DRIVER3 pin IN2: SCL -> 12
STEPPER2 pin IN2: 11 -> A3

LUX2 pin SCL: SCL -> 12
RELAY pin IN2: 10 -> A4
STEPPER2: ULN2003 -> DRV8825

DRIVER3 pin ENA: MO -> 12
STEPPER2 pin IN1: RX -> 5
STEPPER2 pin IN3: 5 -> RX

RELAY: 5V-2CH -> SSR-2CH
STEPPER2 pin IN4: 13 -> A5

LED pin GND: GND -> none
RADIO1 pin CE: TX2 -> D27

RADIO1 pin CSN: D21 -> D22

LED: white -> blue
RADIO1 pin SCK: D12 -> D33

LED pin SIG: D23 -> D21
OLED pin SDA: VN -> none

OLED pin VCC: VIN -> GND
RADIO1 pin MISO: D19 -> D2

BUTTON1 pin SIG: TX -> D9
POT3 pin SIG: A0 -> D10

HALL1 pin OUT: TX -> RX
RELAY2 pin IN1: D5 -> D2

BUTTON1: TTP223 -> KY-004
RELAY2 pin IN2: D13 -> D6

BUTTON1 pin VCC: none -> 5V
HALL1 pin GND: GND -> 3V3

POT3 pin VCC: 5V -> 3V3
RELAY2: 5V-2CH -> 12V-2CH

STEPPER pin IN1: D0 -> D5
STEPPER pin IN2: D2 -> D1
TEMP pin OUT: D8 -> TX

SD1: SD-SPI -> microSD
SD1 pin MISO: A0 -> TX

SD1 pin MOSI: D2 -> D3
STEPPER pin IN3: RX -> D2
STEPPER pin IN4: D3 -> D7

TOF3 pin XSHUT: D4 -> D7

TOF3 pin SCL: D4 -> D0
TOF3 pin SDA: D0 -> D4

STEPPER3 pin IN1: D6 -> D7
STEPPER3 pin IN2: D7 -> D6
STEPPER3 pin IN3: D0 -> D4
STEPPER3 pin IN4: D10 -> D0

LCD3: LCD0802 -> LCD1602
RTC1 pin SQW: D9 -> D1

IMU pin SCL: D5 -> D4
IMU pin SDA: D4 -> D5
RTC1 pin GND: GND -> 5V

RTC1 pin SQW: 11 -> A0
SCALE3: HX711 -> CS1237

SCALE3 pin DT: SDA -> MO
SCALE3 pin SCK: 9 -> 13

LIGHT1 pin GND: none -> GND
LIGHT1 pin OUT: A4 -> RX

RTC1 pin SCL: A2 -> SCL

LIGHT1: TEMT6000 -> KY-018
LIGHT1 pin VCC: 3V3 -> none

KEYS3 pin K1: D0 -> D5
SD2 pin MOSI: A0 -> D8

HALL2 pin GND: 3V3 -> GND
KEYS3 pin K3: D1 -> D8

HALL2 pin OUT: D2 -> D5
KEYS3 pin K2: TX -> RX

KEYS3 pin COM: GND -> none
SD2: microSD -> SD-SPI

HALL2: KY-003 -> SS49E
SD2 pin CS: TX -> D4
****************************************
Assigned task => Go line by line through the data above and count those holding "microSD"; report the number alone.

Task result => 2